Top of Given data

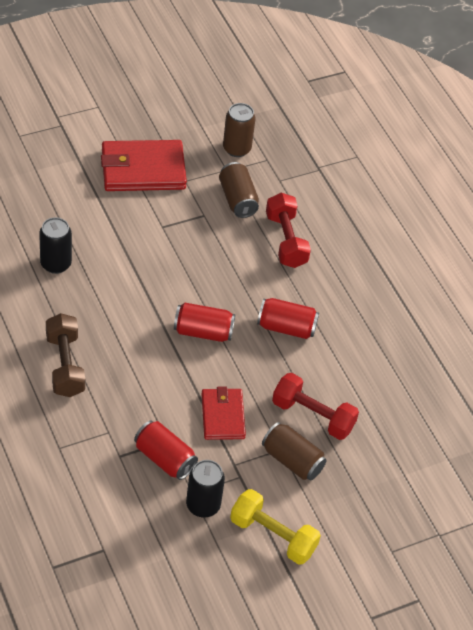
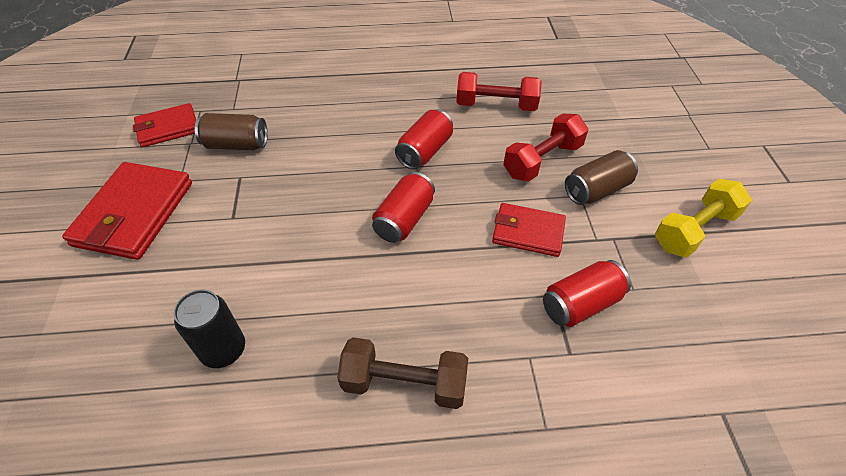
camera: 65 degrees left, 0 degrees up
(203, 505) = (652, 282): black can -> none
(237, 149) = (168, 128): brown can -> red wallet
(286, 240) = (313, 123): red dumbbell -> red dumbbell (496, 105)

Bottom of Given data

* Task instructions
The answer must be the line containing "(203, 505) = (652, 282): black can -> none" and every line after it to the end of the data, each set down exactly.

* Task solution
(203, 505) = (652, 282): black can -> none
(237, 149) = (168, 128): brown can -> red wallet
(286, 240) = (313, 123): red dumbbell -> red dumbbell (496, 105)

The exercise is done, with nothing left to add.